# Given data
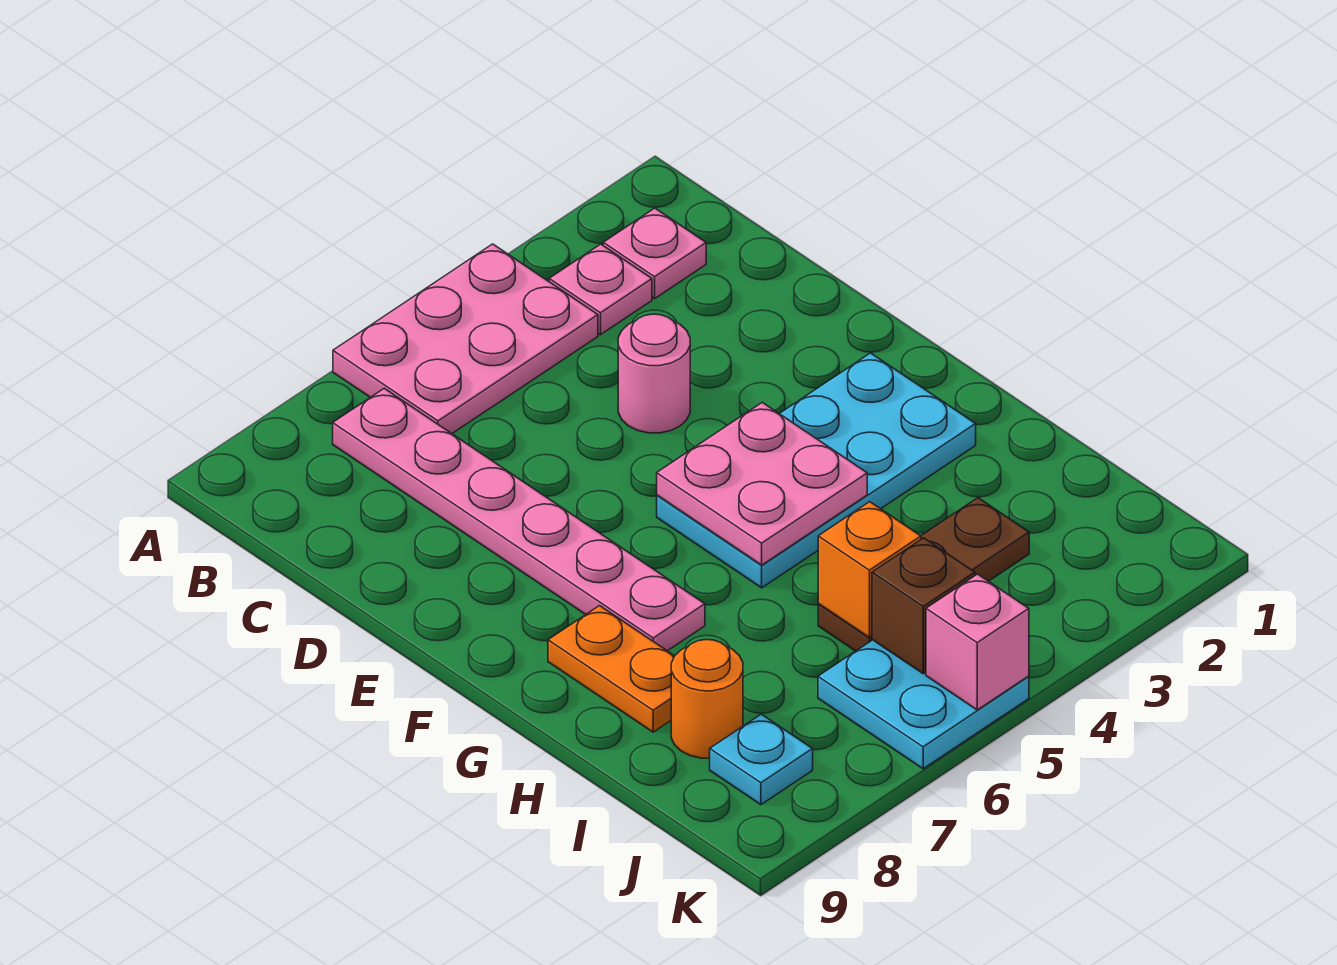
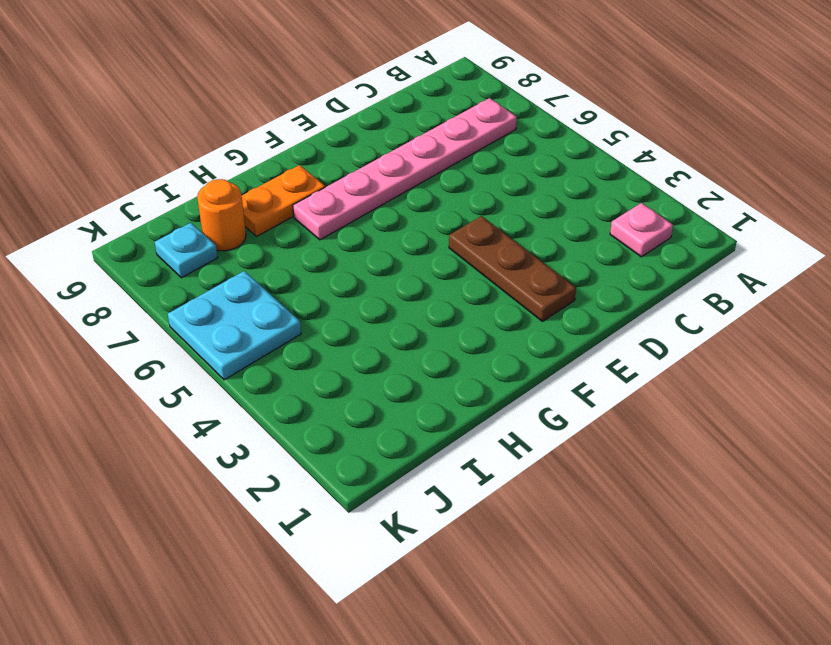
brown plate E2:E4 level 1 -> brown plate I3:I5 level 1
none -> pink plate A4:B6 level 1
none -> pink plate B3 level 1
none -> pink round brick D4 level 1

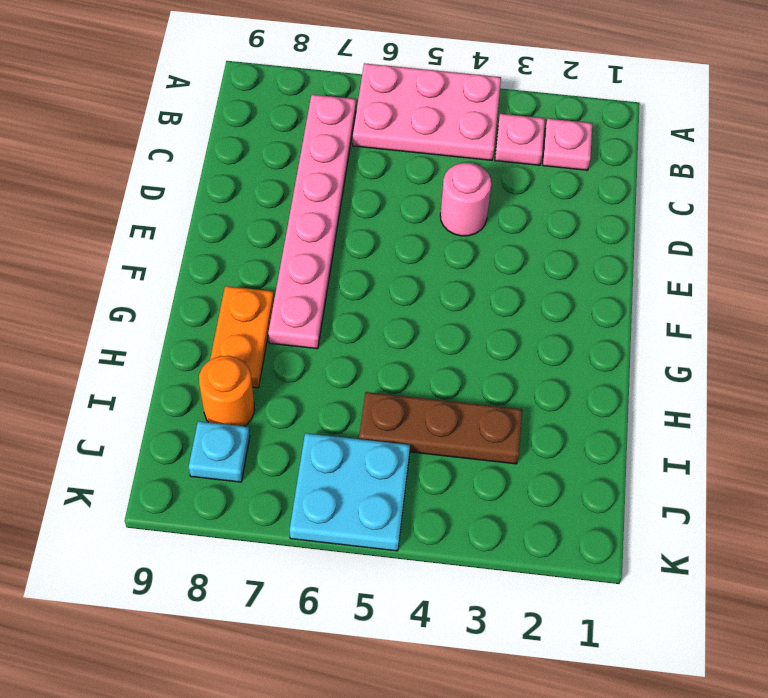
none -> cyan plate F2:G5 level 1
none -> pink plate F4:G5 level 2
none -> orange brick I5 level 2

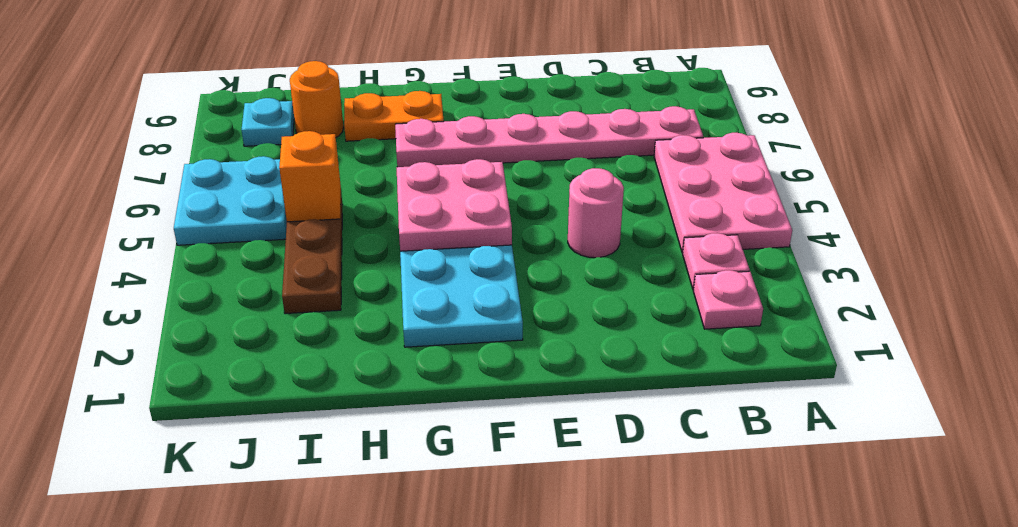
none -> brown brick J5 level 2
none -> pink brick K5 level 2

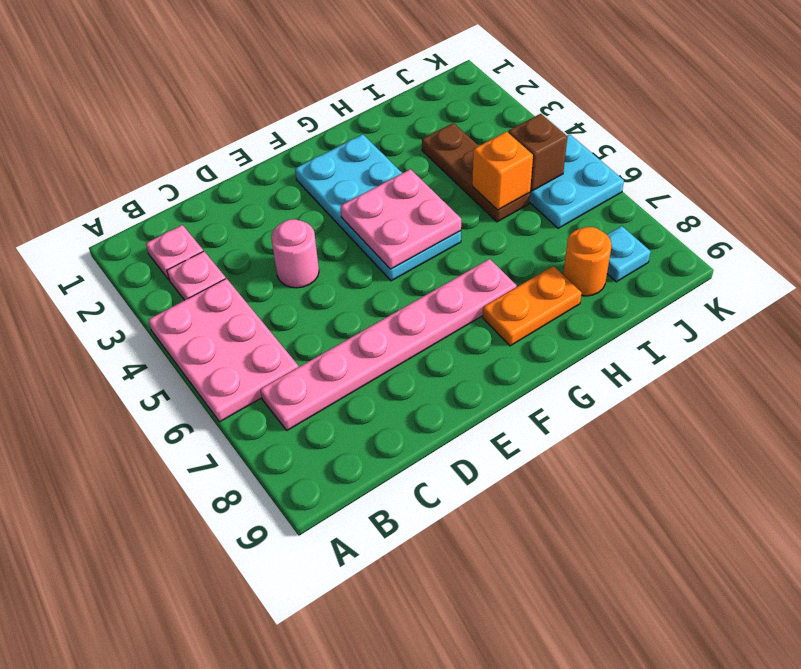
none -> pink brick K5 level 2

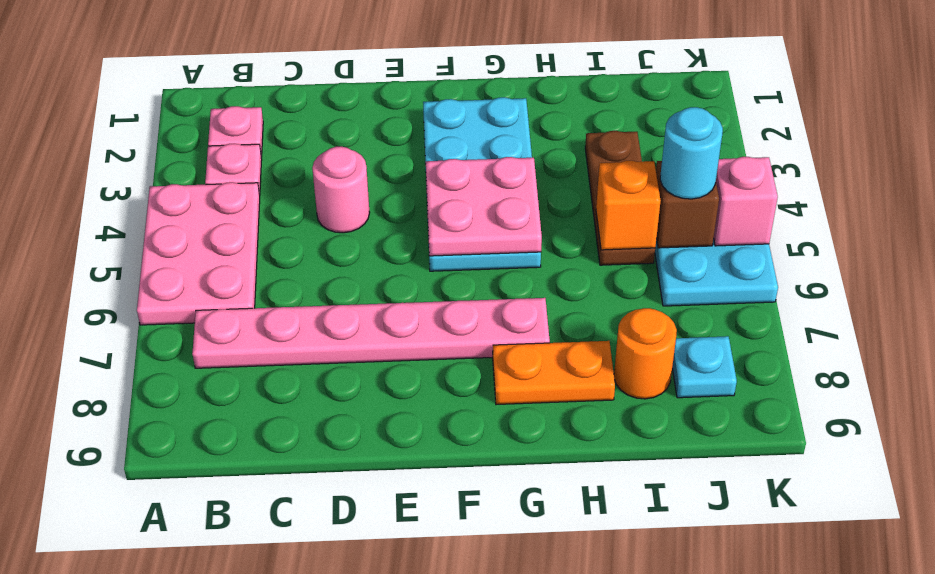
cyan round brick J5 level 3 -> none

# How to complete this task
Omit the pictures and reproduce the listing exactly.

# Problem solution
brown plate E2:E4 level 1 -> brown plate I3:I5 level 1
none -> pink plate A4:B6 level 1
none -> pink plate B3 level 1
none -> pink round brick D4 level 1

none -> cyan plate F2:G5 level 1
none -> pink plate F4:G5 level 2
none -> orange brick I5 level 2

none -> brown brick J5 level 2
none -> pink brick K5 level 2

none -> pink brick K5 level 2

cyan round brick J5 level 3 -> none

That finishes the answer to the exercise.